-- Opening Marker --

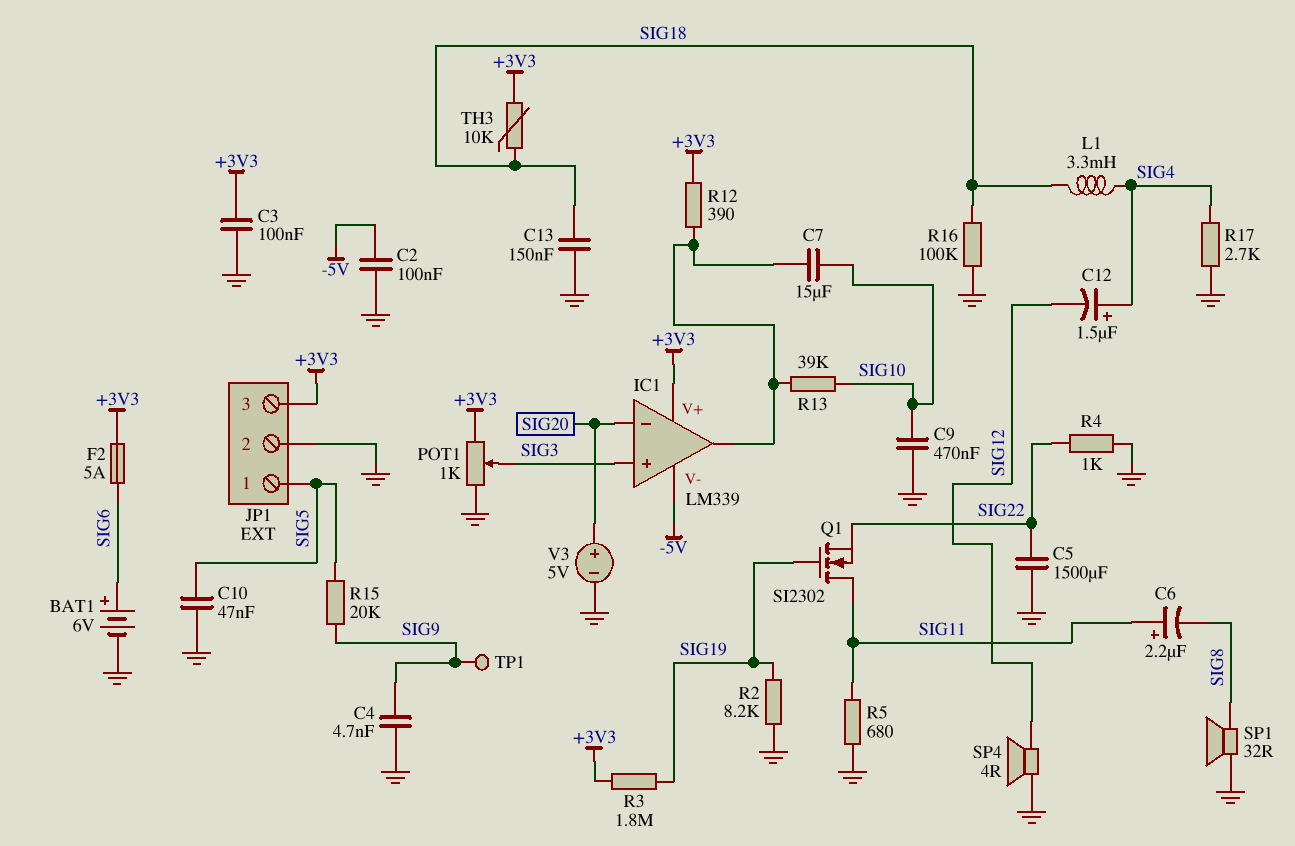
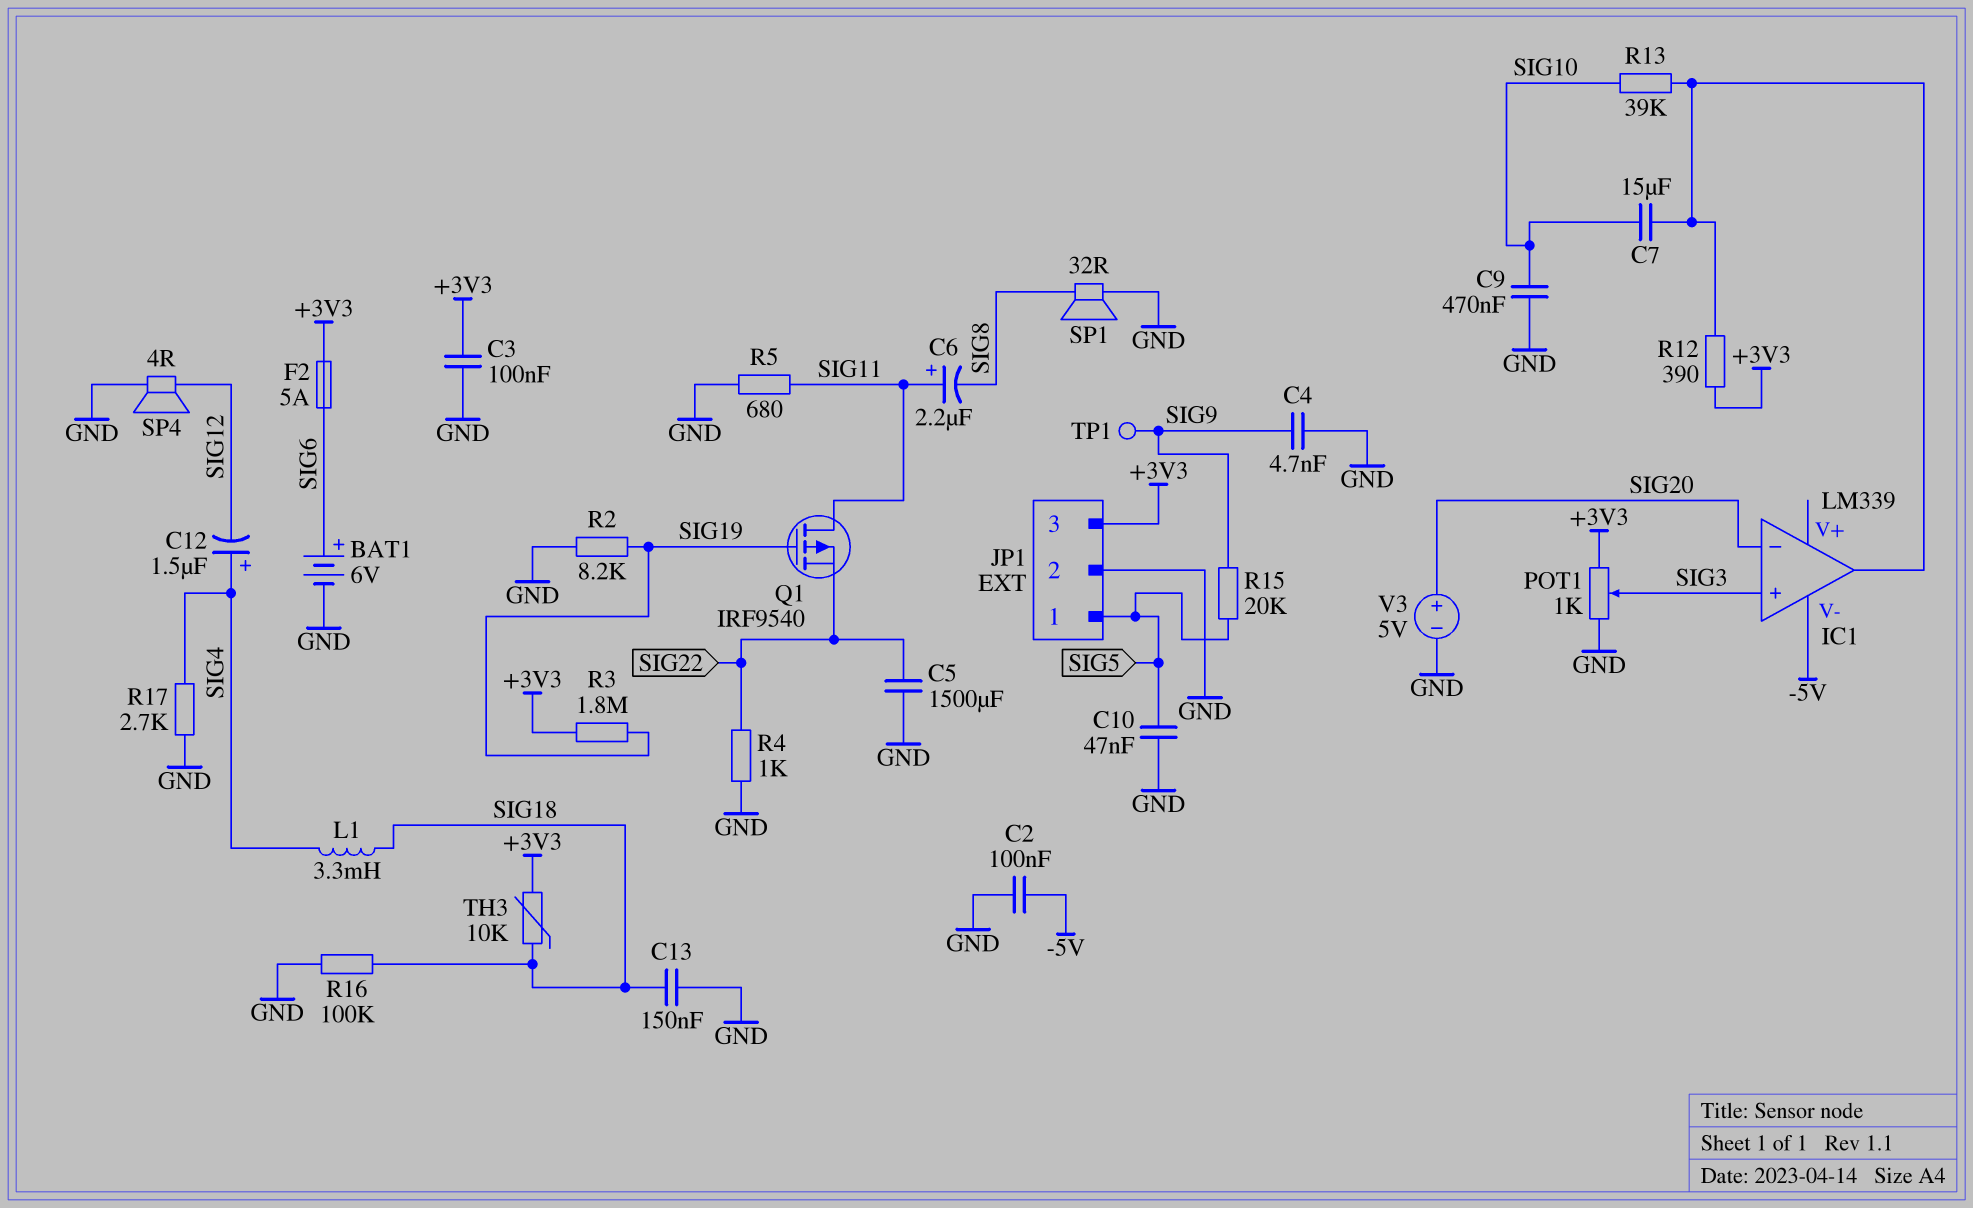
IC1 pin V+: +3V3 -> none
Q1: NMOS SI2302 (G SIG19, D SIG11, S SIG22) -> PMOS IRF9540 (G SIG19, D SIG11, S SIG22)

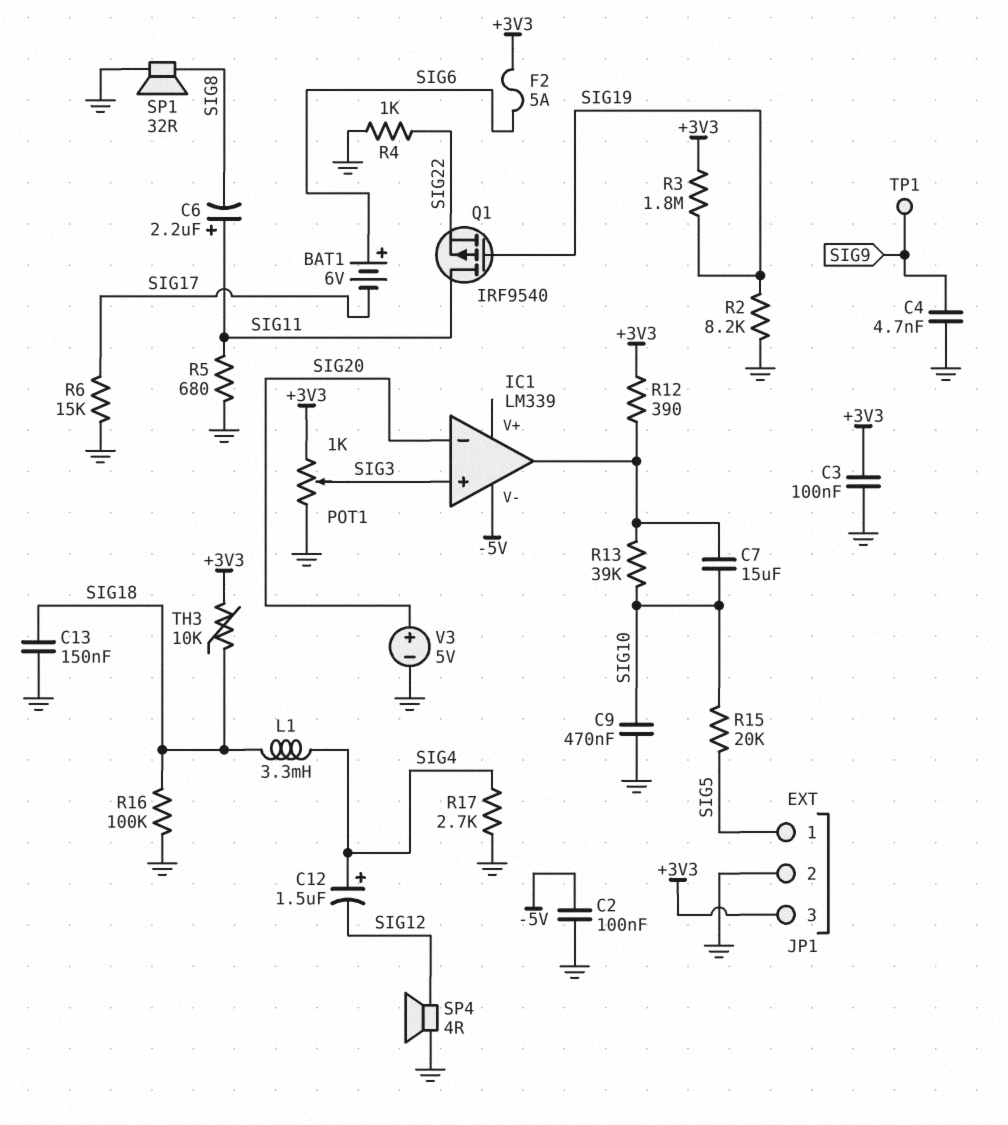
BAT1: 6V (plus SIG6, minus GND) -> 6V (plus SIG6, minus SIG17)
C5: 1500uF (GND, SIG22) -> none
C10: 47nF (GND, SIG5) -> none
R6: none -> 15k (GND, SIG17)
R15: 20k (SIG5, SIG9) -> 20k (SIG5, SIG10)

-- Closing Marker --

DIRECTIONS FOR THIS TASK
If a record holds a picture, leave the picture out, but copy everything else exactly.

THE COMPLETED TASK
IC1 pin V+: +3V3 -> none
Q1: NMOS SI2302 (G SIG19, D SIG11, S SIG22) -> PMOS IRF9540 (G SIG19, D SIG11, S SIG22)

BAT1: 6V (plus SIG6, minus GND) -> 6V (plus SIG6, minus SIG17)
C5: 1500uF (GND, SIG22) -> none
C10: 47nF (GND, SIG5) -> none
R6: none -> 15k (GND, SIG17)
R15: 20k (SIG5, SIG9) -> 20k (SIG5, SIG10)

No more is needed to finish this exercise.